§ Exercise: After finding the line with "green brick B1:B6" in the entries below, retype exactly each line from there through the line with "pink tile K10", including that final line.

§ Exercise input:
___

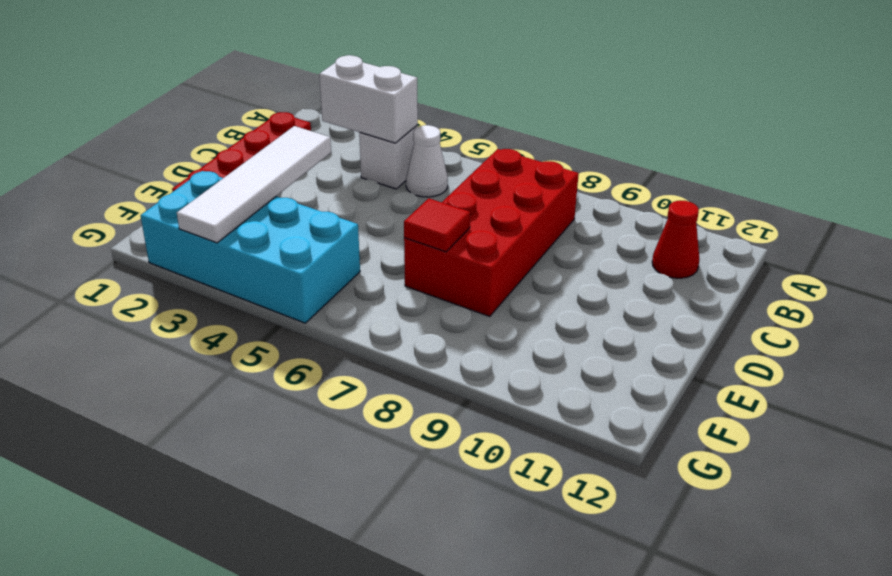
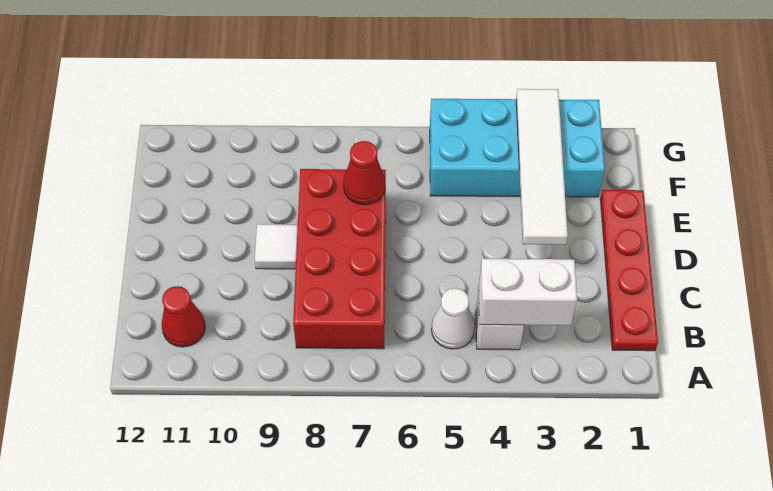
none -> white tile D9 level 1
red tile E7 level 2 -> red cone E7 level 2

___

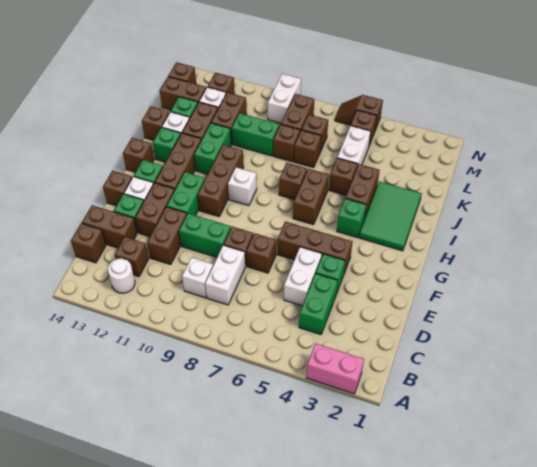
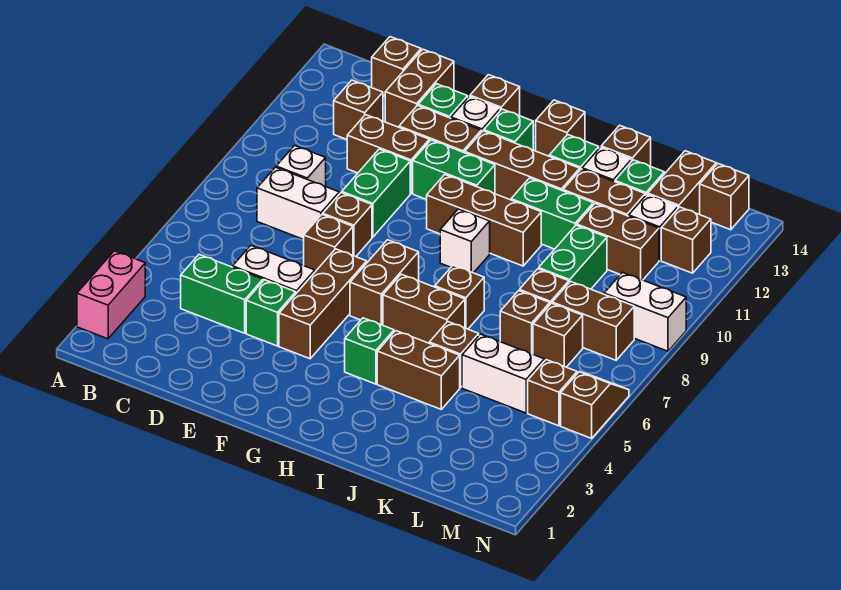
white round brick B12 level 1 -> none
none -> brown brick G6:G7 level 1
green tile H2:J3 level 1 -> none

___

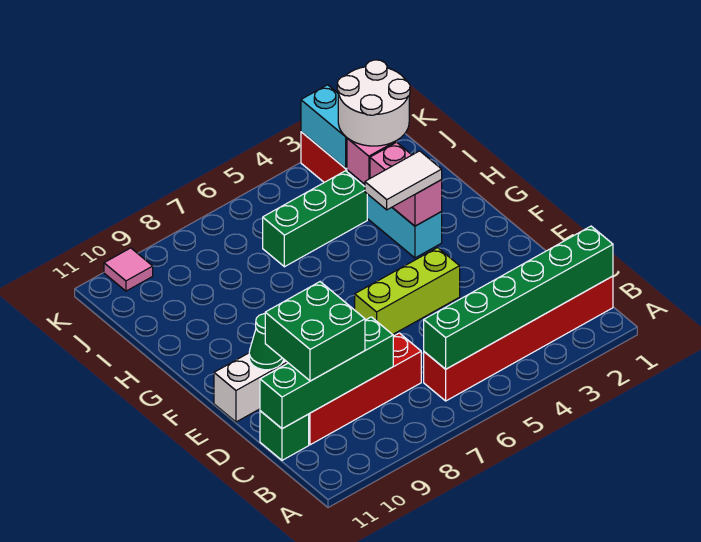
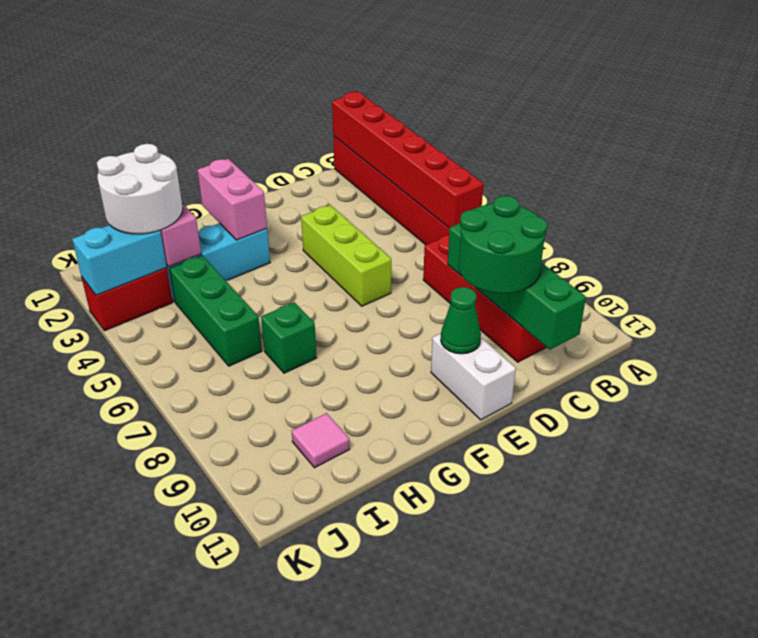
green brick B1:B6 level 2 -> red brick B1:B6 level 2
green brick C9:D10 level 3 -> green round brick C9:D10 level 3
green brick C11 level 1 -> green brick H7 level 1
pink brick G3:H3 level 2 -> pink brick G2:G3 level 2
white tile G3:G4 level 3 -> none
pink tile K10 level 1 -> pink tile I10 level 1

___

§ Reply:
green brick B1:B6 level 2 -> red brick B1:B6 level 2
green brick C9:D10 level 3 -> green round brick C9:D10 level 3
green brick C11 level 1 -> green brick H7 level 1
pink brick G3:H3 level 2 -> pink brick G2:G3 level 2
white tile G3:G4 level 3 -> none
pink tile K10 level 1 -> pink tile I10 level 1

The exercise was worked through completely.